## Task
List every line in this data where the string "lymphocytic" occurs.

----------

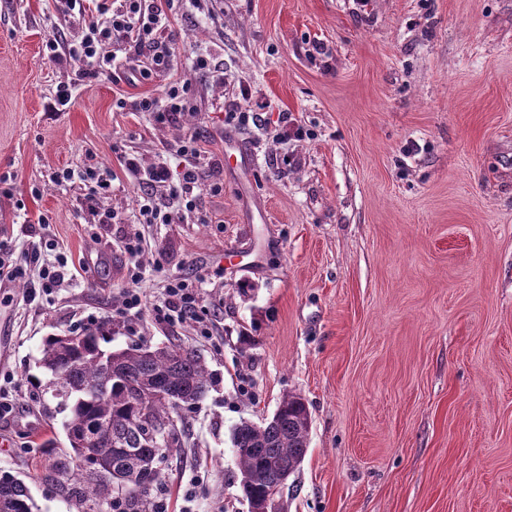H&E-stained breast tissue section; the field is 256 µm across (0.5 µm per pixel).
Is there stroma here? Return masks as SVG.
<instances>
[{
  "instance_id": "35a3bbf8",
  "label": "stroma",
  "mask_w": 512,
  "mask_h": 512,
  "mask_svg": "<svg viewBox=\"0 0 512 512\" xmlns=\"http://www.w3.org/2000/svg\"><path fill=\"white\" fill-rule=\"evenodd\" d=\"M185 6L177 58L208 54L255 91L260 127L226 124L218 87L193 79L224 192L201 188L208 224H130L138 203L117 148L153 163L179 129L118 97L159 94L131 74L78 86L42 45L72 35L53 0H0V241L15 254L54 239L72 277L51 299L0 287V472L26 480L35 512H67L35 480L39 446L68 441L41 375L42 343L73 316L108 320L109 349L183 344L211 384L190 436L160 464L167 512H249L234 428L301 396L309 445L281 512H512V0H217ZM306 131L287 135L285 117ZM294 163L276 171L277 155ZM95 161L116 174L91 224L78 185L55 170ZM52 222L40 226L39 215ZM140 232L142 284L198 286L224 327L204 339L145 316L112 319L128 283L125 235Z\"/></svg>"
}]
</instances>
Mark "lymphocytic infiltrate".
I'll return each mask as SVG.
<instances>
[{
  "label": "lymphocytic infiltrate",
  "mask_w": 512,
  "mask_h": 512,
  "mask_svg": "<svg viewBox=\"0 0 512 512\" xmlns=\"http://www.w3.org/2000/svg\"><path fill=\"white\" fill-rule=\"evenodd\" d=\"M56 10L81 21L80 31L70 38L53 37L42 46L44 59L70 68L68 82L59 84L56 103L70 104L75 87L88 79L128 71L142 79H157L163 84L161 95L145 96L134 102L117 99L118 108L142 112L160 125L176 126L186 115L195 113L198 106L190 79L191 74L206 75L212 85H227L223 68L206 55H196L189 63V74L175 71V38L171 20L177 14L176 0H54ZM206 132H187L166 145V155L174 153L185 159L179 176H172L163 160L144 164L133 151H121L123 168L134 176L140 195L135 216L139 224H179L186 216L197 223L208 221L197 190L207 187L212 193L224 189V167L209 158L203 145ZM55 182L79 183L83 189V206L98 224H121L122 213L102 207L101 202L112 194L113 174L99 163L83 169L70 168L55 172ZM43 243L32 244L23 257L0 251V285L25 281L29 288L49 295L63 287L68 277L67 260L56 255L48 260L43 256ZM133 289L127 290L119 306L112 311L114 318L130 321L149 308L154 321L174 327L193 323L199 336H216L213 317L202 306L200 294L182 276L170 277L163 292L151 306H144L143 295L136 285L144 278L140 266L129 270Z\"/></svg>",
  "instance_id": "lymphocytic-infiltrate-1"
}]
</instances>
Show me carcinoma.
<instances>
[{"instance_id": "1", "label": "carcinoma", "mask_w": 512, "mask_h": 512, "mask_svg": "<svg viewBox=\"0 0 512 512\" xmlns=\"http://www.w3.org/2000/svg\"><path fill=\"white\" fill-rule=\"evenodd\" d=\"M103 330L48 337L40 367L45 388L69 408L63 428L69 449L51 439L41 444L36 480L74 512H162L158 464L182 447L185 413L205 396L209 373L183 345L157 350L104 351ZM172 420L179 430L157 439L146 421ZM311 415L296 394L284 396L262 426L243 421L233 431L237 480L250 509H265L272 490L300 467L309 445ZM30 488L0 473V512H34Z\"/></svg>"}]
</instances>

----------

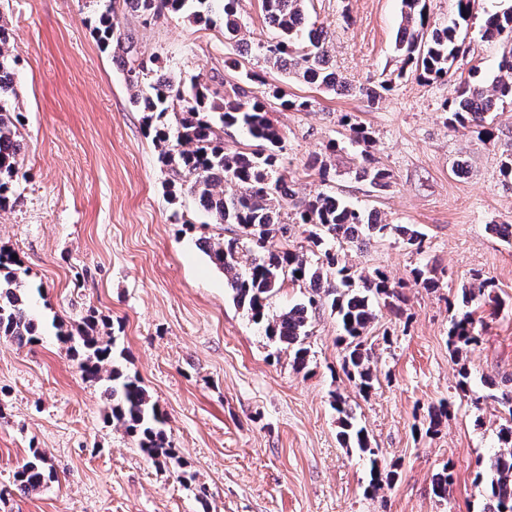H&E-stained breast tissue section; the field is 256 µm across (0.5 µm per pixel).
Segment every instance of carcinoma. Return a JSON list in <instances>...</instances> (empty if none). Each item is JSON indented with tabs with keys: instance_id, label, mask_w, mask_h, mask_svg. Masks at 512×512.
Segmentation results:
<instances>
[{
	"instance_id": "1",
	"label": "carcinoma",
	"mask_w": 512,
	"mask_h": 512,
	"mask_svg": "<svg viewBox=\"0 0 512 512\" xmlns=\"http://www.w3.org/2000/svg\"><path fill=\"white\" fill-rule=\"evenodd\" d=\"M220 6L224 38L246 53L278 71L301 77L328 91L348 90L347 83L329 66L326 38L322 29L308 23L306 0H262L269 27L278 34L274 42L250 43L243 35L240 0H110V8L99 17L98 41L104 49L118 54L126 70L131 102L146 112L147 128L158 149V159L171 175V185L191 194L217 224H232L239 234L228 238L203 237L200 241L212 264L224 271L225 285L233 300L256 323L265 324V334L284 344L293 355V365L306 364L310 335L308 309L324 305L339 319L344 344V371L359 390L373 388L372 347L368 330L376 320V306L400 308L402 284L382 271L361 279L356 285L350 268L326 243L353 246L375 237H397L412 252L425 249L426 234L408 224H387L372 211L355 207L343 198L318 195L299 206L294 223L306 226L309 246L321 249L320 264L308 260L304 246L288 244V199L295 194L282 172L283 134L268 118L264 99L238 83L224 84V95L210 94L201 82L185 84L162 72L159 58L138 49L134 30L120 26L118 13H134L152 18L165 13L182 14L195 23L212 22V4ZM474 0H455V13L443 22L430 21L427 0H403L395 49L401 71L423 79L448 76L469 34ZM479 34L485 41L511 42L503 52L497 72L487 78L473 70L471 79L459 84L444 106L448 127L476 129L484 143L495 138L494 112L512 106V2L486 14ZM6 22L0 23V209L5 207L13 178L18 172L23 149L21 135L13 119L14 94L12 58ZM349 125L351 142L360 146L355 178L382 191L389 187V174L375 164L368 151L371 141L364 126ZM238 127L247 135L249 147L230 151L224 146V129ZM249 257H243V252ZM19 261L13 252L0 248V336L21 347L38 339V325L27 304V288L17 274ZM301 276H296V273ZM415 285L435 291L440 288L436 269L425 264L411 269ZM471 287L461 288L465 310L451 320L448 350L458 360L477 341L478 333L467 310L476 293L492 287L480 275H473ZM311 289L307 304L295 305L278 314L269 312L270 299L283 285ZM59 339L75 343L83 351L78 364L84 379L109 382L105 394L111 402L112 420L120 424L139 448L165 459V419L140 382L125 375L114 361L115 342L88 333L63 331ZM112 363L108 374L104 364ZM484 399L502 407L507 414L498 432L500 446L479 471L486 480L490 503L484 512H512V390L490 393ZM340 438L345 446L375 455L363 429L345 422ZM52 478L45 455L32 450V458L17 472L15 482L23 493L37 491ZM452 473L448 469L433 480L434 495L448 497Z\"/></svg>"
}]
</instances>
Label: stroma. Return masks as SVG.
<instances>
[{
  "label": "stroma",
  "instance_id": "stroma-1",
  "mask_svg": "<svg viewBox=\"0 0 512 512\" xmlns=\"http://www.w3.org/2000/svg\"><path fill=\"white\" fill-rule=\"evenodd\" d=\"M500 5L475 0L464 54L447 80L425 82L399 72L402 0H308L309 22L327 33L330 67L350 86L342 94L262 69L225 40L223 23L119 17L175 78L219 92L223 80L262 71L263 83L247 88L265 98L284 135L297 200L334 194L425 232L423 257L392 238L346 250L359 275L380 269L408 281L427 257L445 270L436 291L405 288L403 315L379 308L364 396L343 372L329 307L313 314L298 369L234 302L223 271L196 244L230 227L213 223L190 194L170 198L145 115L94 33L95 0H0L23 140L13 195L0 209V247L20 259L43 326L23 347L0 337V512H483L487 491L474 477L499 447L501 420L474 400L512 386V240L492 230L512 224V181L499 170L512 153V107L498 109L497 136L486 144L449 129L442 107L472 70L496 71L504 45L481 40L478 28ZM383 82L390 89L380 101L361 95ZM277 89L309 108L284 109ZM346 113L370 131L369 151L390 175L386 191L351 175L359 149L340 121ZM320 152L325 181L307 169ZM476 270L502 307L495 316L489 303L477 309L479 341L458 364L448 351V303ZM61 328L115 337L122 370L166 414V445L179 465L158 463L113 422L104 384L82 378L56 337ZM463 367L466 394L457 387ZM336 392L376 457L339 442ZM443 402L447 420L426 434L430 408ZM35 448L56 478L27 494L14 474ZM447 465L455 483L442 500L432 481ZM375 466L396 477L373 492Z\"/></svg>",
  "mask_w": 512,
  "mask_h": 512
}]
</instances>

----------

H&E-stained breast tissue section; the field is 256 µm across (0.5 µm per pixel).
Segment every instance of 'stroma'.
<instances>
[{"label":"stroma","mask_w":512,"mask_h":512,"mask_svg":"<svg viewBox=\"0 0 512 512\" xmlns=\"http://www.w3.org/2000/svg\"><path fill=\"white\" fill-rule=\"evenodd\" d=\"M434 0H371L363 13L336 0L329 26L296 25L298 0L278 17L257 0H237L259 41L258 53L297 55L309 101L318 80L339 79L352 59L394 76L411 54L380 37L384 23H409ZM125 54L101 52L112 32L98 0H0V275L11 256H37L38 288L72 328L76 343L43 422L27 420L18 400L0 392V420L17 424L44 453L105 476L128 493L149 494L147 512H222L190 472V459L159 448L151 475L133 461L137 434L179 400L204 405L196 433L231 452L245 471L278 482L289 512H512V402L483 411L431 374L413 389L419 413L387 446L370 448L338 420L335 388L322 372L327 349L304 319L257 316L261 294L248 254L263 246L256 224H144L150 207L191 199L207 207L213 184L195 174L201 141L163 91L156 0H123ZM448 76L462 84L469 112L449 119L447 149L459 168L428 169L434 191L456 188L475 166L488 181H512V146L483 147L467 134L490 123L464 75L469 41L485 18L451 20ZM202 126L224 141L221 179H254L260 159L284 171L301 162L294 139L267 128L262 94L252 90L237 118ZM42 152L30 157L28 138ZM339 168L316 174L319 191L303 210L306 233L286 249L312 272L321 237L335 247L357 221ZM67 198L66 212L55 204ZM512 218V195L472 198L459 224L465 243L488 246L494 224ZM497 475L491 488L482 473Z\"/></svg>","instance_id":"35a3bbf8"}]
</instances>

----------

## Task response
Mark "lymphocytic infiltrate".
  "label": "lymphocytic infiltrate",
  "instance_id": "lymphocytic-infiltrate-1"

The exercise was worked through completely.